Return every entry in full, with no alterations.

==== Dataset entries ====

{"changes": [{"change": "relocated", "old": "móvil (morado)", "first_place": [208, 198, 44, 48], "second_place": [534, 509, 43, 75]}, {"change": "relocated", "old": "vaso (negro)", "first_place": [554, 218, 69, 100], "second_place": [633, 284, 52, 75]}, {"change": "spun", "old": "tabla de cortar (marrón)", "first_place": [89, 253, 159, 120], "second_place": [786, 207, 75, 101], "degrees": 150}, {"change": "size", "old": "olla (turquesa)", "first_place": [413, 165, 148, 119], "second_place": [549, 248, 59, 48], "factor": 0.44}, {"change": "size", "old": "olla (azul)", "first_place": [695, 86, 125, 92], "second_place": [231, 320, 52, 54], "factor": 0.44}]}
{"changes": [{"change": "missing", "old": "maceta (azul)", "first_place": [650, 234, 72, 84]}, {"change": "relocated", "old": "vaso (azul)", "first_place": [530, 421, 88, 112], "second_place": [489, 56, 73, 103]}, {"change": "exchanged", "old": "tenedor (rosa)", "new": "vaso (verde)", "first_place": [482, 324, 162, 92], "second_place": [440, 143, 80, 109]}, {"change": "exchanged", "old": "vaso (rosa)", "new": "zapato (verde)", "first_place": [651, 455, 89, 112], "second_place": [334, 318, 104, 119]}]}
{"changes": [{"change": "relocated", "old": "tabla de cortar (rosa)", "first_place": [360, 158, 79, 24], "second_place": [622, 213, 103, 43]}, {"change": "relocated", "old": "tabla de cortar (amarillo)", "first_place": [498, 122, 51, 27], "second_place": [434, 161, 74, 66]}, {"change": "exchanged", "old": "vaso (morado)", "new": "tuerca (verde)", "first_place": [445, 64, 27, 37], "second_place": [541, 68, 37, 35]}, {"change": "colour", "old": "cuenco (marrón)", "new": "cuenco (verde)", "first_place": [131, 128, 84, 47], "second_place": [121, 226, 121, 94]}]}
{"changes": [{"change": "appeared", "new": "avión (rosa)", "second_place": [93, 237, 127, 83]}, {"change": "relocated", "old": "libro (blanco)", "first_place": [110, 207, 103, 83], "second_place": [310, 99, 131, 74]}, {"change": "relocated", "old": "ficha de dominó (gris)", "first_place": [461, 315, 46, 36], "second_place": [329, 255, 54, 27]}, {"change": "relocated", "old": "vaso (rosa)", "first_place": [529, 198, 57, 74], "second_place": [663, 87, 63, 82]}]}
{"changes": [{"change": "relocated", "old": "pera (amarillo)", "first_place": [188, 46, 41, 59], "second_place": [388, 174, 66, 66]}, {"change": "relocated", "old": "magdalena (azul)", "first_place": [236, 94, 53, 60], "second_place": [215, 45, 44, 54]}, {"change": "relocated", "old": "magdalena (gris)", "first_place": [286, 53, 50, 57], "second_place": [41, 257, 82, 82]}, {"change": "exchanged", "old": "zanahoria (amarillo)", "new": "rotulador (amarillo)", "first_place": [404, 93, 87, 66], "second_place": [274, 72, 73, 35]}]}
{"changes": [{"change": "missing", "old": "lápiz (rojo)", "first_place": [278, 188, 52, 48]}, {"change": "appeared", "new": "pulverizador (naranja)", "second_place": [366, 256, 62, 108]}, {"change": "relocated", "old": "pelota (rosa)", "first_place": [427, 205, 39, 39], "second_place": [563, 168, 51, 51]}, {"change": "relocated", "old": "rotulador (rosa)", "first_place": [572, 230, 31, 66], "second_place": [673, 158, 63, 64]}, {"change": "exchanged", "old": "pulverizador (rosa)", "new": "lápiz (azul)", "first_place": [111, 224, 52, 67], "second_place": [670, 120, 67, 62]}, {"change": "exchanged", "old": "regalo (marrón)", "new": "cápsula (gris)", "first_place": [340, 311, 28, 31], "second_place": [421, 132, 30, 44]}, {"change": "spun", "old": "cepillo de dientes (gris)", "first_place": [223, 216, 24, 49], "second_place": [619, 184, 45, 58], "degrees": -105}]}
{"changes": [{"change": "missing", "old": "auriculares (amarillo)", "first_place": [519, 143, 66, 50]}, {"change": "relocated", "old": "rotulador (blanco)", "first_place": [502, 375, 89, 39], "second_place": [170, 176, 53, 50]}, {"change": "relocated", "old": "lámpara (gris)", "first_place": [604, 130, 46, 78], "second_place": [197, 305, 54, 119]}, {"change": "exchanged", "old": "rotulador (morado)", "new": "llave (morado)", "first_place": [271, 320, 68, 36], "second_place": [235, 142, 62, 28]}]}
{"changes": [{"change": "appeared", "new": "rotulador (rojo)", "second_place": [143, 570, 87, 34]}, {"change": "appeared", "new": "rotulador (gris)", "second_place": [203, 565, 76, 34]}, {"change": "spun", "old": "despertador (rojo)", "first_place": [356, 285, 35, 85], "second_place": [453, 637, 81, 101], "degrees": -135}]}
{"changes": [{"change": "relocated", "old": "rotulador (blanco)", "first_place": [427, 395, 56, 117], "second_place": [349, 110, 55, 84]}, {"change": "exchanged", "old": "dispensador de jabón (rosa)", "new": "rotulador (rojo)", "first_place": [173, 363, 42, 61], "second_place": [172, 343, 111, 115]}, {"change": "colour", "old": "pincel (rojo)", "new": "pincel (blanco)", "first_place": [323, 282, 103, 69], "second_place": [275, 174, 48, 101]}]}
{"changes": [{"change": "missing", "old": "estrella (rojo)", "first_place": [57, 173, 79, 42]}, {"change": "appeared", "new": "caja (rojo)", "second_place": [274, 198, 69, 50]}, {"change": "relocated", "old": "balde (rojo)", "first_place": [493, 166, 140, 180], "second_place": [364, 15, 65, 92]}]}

====

- [Solution to this problem]:
{"changes": [{"change": "relocated", "old": "móvil (morado)", "first_place": [208, 198, 44, 48], "second_place": [534, 509, 43, 75]}, {"change": "relocated", "old": "vaso (negro)", "first_place": [554, 218, 69, 100], "second_place": [633, 284, 52, 75]}, {"change": "spun", "old": "tabla de cortar (marrón)", "first_place": [89, 253, 159, 120], "second_place": [786, 207, 75, 101], "degrees": 150}, {"change": "size", "old": "olla (turquesa)", "first_place": [413, 165, 148, 119], "second_place": [549, 248, 59, 48], "factor": 0.44}, {"change": "size", "old": "olla (azul)", "first_place": [695, 86, 125, 92], "second_place": [231, 320, 52, 54], "factor": 0.44}]}
{"changes": [{"change": "missing", "old": "maceta (azul)", "first_place": [650, 234, 72, 84]}, {"change": "relocated", "old": "vaso (azul)", "first_place": [530, 421, 88, 112], "second_place": [489, 56, 73, 103]}, {"change": "exchanged", "old": "tenedor (rosa)", "new": "vaso (verde)", "first_place": [482, 324, 162, 92], "second_place": [440, 143, 80, 109]}, {"change": "exchanged", "old": "vaso (rosa)", "new": "zapato (verde)", "first_place": [651, 455, 89, 112], "second_place": [334, 318, 104, 119]}]}
{"changes": [{"change": "relocated", "old": "tabla de cortar (rosa)", "first_place": [360, 158, 79, 24], "second_place": [622, 213, 103, 43]}, {"change": "relocated", "old": "tabla de cortar (amarillo)", "first_place": [498, 122, 51, 27], "second_place": [434, 161, 74, 66]}, {"change": "exchanged", "old": "vaso (morado)", "new": "tuerca (verde)", "first_place": [445, 64, 27, 37], "second_place": [541, 68, 37, 35]}, {"change": "colour", "old": "cuenco (marrón)", "new": "cuenco (verde)", "first_place": [131, 128, 84, 47], "second_place": [121, 226, 121, 94]}]}
{"changes": [{"change": "appeared", "new": "avión (rosa)", "second_place": [93, 237, 127, 83]}, {"change": "relocated", "old": "libro (blanco)", "first_place": [110, 207, 103, 83], "second_place": [310, 99, 131, 74]}, {"change": "relocated", "old": "ficha de dominó (gris)", "first_place": [461, 315, 46, 36], "second_place": [329, 255, 54, 27]}, {"change": "relocated", "old": "vaso (rosa)", "first_place": [529, 198, 57, 74], "second_place": [663, 87, 63, 82]}]}
{"changes": [{"change": "relocated", "old": "pera (amarillo)", "first_place": [188, 46, 41, 59], "second_place": [388, 174, 66, 66]}, {"change": "relocated", "old": "magdalena (azul)", "first_place": [236, 94, 53, 60], "second_place": [215, 45, 44, 54]}, {"change": "relocated", "old": "magdalena (gris)", "first_place": [286, 53, 50, 57], "second_place": [41, 257, 82, 82]}, {"change": "exchanged", "old": "zanahoria (amarillo)", "new": "rotulador (amarillo)", "first_place": [404, 93, 87, 66], "second_place": [274, 72, 73, 35]}]}
{"changes": [{"change": "missing", "old": "lápiz (rojo)", "first_place": [278, 188, 52, 48]}, {"change": "appeared", "new": "pulverizador (naranja)", "second_place": [366, 256, 62, 108]}, {"change": "relocated", "old": "pelota (rosa)", "first_place": [427, 205, 39, 39], "second_place": [563, 168, 51, 51]}, {"change": "relocated", "old": "rotulador (rosa)", "first_place": [572, 230, 31, 66], "second_place": [673, 158, 63, 64]}, {"change": "exchanged", "old": "pulverizador (rosa)", "new": "lápiz (azul)", "first_place": [111, 224, 52, 67], "second_place": [670, 120, 67, 62]}, {"change": "exchanged", "old": "regalo (marrón)", "new": "cápsula (gris)", "first_place": [340, 311, 28, 31], "second_place": [421, 132, 30, 44]}, {"change": "spun", "old": "cepillo de dientes (gris)", "first_place": [223, 216, 24, 49], "second_place": [619, 184, 45, 58], "degrees": -105}]}
{"changes": [{"change": "missing", "old": "auriculares (amarillo)", "first_place": [519, 143, 66, 50]}, {"change": "relocated", "old": "rotulador (blanco)", "first_place": [502, 375, 89, 39], "second_place": [170, 176, 53, 50]}, {"change": "relocated", "old": "lámpara (gris)", "first_place": [604, 130, 46, 78], "second_place": [197, 305, 54, 119]}, {"change": "exchanged", "old": "rotulador (morado)", "new": "llave (morado)", "first_place": [271, 320, 68, 36], "second_place": [235, 142, 62, 28]}]}
{"changes": [{"change": "appeared", "new": "rotulador (rojo)", "second_place": [143, 570, 87, 34]}, {"change": "appeared", "new": "rotulador (gris)", "second_place": [203, 565, 76, 34]}, {"change": "spun", "old": "despertador (rojo)", "first_place": [356, 285, 35, 85], "second_place": [453, 637, 81, 101], "degrees": -135}]}
{"changes": [{"change": "relocated", "old": "rotulador (blanco)", "first_place": [427, 395, 56, 117], "second_place": [349, 110, 55, 84]}, {"change": "exchanged", "old": "dispensador de jabón (rosa)", "new": "rotulador (rojo)", "first_place": [173, 363, 42, 61], "second_place": [172, 343, 111, 115]}, {"change": "colour", "old": "pincel (rojo)", "new": "pincel (blanco)", "first_place": [323, 282, 103, 69], "second_place": [275, 174, 48, 101]}]}
{"changes": [{"change": "missing", "old": "estrella (rojo)", "first_place": [57, 173, 79, 42]}, {"change": "appeared", "new": "caja (rojo)", "second_place": [274, 198, 69, 50]}, {"change": "relocated", "old": "balde (rojo)", "first_place": [493, 166, 140, 180], "second_place": [364, 15, 65, 92]}]}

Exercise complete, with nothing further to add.